### Material provided
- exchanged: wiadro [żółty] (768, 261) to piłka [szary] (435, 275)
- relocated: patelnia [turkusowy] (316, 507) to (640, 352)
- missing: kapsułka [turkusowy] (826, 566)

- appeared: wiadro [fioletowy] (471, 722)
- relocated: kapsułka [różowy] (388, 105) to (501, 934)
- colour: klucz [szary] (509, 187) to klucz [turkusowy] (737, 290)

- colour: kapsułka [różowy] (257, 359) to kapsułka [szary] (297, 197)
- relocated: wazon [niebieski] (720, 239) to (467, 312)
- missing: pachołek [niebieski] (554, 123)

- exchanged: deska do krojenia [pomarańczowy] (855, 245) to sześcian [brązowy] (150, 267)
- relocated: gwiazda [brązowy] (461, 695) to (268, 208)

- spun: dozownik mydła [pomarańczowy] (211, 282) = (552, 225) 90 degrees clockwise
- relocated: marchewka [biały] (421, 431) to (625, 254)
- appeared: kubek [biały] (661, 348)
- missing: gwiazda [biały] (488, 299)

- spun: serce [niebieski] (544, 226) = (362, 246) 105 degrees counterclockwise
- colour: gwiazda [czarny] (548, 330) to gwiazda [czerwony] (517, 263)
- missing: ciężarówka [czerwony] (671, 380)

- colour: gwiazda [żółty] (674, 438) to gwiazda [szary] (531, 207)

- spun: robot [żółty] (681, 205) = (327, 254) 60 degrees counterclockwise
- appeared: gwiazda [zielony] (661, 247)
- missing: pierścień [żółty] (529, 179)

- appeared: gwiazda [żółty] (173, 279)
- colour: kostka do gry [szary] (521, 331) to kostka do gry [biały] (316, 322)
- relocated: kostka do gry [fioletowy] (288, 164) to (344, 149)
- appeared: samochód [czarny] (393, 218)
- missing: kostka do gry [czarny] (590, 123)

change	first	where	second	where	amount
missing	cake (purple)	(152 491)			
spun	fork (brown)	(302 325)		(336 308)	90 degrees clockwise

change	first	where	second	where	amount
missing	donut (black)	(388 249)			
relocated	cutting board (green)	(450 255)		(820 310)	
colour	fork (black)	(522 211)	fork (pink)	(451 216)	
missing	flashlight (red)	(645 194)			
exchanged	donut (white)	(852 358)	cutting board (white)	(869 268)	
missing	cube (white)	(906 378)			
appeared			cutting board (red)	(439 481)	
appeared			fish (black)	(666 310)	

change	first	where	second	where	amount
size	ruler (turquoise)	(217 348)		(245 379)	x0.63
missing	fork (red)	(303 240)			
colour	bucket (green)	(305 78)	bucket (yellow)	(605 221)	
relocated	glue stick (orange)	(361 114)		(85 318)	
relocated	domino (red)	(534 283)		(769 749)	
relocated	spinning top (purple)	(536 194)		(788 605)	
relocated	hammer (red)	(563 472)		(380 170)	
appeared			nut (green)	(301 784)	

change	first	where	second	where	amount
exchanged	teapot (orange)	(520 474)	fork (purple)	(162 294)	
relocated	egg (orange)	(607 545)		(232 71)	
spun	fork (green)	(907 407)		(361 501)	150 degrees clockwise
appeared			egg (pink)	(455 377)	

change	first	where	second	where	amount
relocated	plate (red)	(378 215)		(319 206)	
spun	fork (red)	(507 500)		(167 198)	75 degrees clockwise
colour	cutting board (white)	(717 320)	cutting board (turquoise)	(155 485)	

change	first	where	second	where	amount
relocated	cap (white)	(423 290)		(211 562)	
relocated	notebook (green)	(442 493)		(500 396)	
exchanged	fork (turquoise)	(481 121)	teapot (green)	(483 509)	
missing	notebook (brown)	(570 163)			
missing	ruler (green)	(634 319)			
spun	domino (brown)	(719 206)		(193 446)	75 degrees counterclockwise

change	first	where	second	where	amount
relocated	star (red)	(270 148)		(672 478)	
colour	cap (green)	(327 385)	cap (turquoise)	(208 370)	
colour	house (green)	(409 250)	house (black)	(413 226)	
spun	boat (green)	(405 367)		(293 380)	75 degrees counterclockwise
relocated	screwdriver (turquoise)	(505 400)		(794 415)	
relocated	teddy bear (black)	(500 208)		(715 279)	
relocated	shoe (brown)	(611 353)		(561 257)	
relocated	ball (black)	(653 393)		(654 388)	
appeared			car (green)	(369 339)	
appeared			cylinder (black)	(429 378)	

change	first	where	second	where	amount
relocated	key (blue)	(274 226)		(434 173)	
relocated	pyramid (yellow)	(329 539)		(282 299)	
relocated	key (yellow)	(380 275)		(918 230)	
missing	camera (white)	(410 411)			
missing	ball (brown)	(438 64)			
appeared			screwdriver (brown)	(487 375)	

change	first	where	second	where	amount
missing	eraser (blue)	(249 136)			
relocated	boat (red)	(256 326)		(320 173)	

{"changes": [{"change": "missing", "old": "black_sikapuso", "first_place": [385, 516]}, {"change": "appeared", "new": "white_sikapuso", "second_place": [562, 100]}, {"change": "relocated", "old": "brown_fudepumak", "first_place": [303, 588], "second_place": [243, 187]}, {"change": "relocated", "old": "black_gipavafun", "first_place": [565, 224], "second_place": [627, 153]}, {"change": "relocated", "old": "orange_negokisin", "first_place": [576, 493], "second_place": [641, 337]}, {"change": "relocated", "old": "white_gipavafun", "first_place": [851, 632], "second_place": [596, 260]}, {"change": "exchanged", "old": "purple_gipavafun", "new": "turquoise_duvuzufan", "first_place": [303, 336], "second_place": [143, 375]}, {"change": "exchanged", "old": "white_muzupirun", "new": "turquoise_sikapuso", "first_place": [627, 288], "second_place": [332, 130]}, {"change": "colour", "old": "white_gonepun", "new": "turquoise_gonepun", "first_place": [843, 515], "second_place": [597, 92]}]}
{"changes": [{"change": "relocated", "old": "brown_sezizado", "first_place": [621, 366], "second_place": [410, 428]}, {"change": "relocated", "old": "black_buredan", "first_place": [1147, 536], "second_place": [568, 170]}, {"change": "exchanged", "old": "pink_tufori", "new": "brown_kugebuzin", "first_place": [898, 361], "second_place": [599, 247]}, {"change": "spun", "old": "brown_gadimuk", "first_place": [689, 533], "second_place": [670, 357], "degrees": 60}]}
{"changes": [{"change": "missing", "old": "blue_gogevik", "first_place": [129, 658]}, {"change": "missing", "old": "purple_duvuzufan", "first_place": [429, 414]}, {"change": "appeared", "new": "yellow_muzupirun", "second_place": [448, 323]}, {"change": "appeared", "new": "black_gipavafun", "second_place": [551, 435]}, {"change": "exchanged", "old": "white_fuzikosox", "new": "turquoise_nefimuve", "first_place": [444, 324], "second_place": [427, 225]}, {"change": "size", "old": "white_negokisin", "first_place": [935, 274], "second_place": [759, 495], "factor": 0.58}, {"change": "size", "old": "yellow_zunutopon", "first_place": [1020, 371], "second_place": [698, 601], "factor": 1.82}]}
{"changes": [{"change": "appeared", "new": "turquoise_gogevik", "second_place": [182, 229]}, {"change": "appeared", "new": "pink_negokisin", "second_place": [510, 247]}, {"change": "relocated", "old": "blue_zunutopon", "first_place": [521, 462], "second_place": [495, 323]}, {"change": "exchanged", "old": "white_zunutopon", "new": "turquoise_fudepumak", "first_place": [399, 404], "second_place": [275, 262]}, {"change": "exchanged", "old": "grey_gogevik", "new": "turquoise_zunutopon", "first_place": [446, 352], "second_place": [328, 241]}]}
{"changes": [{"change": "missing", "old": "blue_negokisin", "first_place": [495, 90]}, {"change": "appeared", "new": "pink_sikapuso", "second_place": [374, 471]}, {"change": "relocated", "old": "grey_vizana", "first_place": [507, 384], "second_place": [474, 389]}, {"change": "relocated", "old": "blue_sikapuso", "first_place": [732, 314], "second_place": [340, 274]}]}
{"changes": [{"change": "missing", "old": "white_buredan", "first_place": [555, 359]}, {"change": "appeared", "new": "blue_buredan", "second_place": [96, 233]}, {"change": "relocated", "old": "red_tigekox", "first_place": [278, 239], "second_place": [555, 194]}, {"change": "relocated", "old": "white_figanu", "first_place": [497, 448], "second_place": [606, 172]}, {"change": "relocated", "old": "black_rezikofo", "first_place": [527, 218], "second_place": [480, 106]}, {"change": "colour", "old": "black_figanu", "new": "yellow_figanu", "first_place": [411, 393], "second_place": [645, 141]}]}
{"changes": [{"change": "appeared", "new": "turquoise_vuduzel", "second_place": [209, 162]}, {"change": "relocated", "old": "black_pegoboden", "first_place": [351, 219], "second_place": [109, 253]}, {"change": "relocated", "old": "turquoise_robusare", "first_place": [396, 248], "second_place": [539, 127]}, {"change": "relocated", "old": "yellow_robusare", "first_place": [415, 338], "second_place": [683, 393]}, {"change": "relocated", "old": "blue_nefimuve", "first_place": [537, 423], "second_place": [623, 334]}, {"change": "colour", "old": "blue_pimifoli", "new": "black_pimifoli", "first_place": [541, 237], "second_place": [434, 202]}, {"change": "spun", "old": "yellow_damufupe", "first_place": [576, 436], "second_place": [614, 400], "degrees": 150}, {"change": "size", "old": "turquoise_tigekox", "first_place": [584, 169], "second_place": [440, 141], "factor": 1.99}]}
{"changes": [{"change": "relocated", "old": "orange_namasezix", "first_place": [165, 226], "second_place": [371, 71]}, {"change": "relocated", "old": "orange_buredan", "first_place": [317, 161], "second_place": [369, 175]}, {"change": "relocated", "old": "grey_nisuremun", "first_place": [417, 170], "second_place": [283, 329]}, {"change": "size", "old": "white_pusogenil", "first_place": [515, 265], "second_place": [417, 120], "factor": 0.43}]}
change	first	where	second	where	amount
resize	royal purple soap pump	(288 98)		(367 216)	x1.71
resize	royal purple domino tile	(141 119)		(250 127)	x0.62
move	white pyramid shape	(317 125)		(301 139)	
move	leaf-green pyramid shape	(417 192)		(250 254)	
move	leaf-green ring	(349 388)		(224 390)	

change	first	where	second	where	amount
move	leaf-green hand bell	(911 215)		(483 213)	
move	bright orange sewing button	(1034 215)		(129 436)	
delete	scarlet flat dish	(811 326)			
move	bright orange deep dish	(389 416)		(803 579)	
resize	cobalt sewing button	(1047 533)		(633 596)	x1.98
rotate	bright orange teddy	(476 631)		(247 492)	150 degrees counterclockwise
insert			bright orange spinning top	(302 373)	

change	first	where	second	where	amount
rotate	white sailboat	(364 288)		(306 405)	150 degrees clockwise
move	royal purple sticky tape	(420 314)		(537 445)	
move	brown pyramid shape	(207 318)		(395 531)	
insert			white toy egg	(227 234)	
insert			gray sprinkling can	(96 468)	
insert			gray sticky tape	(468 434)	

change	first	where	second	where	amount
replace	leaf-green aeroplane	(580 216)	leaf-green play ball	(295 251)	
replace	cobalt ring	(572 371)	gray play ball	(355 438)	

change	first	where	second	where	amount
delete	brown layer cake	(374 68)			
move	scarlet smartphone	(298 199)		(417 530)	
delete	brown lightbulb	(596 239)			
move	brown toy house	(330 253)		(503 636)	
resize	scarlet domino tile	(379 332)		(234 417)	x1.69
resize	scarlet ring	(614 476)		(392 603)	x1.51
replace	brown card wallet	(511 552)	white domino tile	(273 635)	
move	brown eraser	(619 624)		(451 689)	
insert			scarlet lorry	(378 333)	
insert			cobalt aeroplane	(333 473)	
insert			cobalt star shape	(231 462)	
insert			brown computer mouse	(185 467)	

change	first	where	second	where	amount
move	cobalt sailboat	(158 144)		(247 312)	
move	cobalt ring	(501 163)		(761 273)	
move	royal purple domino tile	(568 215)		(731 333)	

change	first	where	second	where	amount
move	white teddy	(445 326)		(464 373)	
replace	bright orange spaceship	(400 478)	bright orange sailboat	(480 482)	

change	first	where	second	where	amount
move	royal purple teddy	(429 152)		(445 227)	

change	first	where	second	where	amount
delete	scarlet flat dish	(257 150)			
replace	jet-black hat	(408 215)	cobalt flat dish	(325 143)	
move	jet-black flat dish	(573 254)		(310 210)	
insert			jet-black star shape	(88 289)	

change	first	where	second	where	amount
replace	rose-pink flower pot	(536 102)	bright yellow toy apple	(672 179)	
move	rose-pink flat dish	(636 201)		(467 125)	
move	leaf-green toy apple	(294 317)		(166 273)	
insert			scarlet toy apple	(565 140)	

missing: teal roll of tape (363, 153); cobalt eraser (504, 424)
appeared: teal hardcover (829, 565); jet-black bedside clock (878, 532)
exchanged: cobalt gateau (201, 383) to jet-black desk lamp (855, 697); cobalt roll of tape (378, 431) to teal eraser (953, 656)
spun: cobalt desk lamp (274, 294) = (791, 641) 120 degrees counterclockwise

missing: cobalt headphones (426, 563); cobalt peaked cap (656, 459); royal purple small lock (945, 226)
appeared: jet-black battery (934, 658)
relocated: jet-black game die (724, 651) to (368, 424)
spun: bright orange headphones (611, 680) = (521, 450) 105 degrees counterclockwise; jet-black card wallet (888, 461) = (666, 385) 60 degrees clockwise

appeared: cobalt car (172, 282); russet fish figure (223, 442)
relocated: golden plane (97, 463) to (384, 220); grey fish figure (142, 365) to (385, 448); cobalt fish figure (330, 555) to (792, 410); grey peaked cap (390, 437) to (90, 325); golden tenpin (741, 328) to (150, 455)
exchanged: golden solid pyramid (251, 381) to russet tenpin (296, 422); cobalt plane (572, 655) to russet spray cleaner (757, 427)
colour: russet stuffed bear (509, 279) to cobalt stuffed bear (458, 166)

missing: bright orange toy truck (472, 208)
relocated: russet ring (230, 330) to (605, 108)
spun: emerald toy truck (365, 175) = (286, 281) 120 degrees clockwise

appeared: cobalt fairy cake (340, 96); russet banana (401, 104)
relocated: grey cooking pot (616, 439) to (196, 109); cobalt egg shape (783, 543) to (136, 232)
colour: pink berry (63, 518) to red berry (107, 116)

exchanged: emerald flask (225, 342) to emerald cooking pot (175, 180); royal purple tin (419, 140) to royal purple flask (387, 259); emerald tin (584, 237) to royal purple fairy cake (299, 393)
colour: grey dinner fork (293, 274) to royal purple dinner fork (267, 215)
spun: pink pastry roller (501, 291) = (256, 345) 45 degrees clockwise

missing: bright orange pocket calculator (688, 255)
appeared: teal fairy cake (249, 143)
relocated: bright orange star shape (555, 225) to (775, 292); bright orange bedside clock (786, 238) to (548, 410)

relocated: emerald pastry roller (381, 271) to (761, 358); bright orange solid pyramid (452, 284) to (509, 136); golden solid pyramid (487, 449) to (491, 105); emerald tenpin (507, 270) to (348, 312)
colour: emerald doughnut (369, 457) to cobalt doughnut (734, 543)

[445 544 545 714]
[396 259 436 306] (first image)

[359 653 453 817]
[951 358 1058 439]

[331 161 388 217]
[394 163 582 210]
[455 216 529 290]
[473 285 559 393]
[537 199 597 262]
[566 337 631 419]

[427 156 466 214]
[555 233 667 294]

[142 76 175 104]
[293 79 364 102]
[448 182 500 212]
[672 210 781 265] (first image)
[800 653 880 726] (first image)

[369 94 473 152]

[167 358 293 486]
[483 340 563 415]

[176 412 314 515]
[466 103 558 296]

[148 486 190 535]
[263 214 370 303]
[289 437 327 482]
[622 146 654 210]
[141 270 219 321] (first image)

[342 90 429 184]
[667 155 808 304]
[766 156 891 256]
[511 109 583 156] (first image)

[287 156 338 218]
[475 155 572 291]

### Aim of the exercise
Reproduce the records above line by line, without any change, up to and including the line that holds "- relocated: patelnia".

### Response box
- exchanged: wiadro [żółty] (768, 261) to piłka [szary] (435, 275)
- relocated: patelnia [turkusowy] (316, 507) to (640, 352)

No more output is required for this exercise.